→ **Directive**: Extract the lines of the records below verbatim, starting at the first line and ending at the line that contains "road 2 (unclassified): [(108,105),(277,65),(322,65)]", both included.

→ **Provided records**:

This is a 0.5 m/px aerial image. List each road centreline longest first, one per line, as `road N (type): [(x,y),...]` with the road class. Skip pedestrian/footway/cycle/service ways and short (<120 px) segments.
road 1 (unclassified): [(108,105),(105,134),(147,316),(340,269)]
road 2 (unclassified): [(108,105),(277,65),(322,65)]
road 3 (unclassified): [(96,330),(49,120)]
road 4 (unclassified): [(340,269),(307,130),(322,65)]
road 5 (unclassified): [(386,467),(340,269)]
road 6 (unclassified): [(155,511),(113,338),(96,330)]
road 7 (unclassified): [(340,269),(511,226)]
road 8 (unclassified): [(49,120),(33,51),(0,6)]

→ **Solution for this problem**:
This is a 0.5 m/px aerial image. List each road centreline longest first, one per line, as `road N (type): [(x,y),...]` with the road class. Skip pedestrian/footway/cycle/service ways and short (<120 px) segments.
road 1 (unclassified): [(108,105),(105,134),(147,316),(340,269)]
road 2 (unclassified): [(108,105),(277,65),(322,65)]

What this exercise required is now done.